Work order
Each line of the listing below that includes "plate" must be copied.
---- Information given
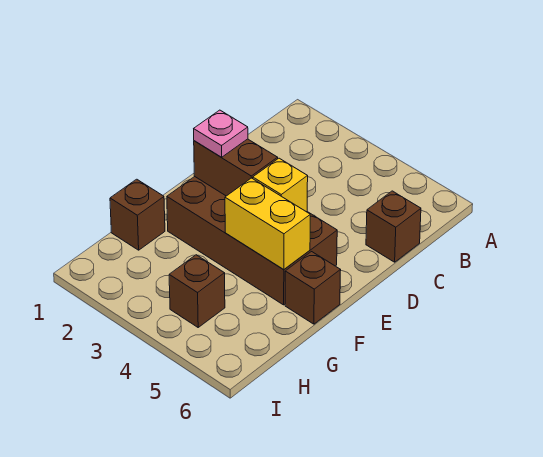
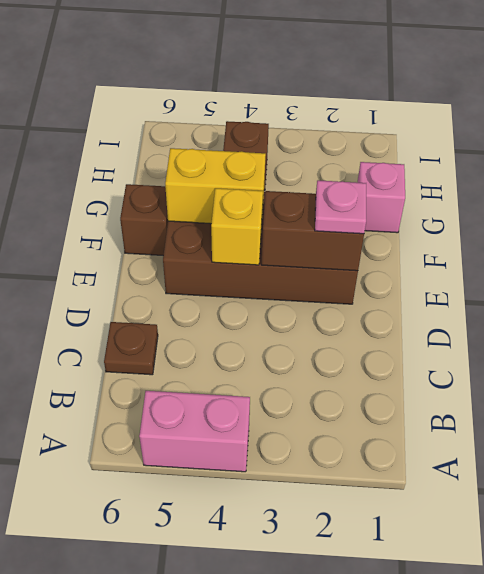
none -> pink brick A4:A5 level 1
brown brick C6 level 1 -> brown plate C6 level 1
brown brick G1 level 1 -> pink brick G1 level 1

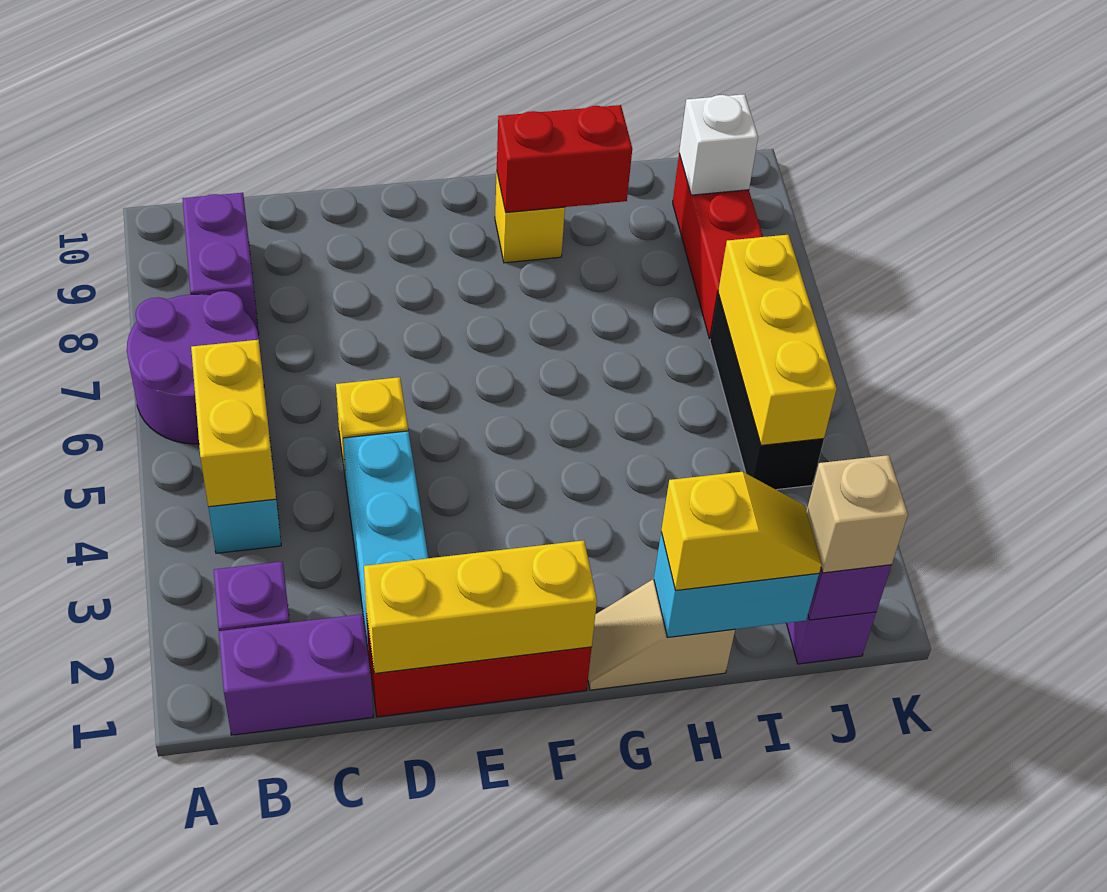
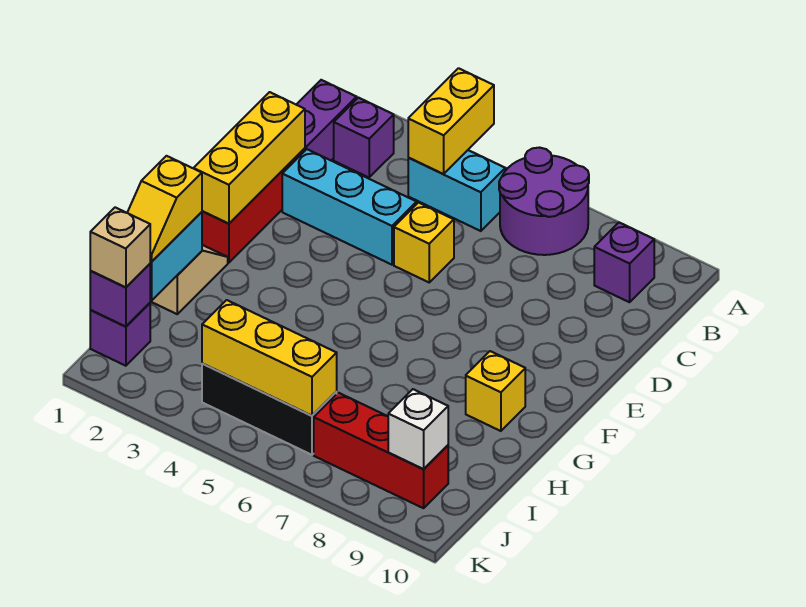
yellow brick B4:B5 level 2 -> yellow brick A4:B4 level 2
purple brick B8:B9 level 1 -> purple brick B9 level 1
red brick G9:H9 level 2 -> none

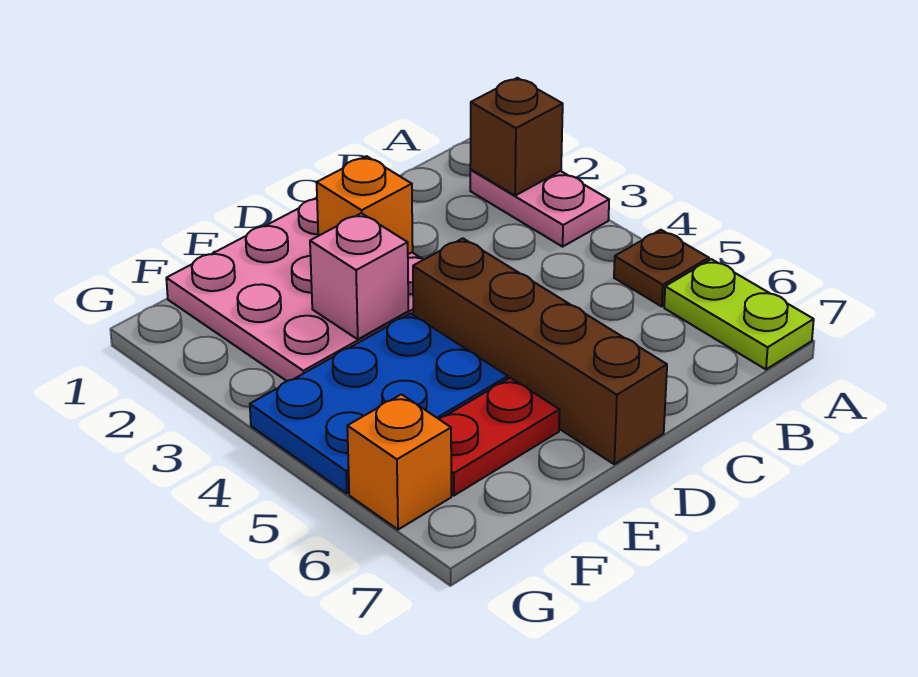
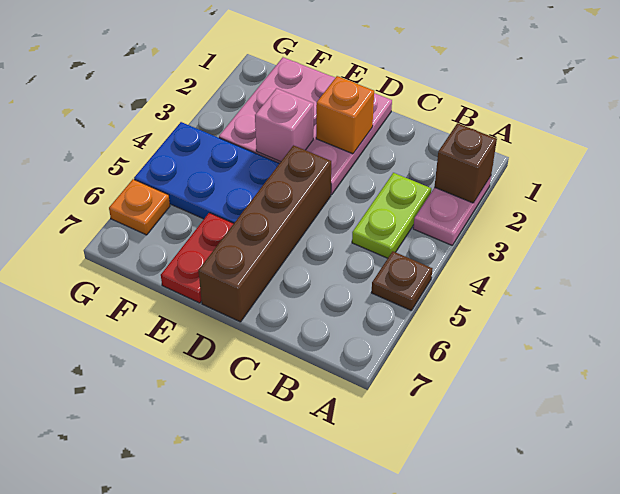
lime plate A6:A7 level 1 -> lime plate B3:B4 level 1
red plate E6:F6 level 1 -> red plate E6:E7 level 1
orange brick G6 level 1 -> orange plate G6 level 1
--------
Solution to this problem
brown brick C6 level 1 -> brown plate C6 level 1
lime plate A6:A7 level 1 -> lime plate B3:B4 level 1
red plate E6:F6 level 1 -> red plate E6:E7 level 1
orange brick G6 level 1 -> orange plate G6 level 1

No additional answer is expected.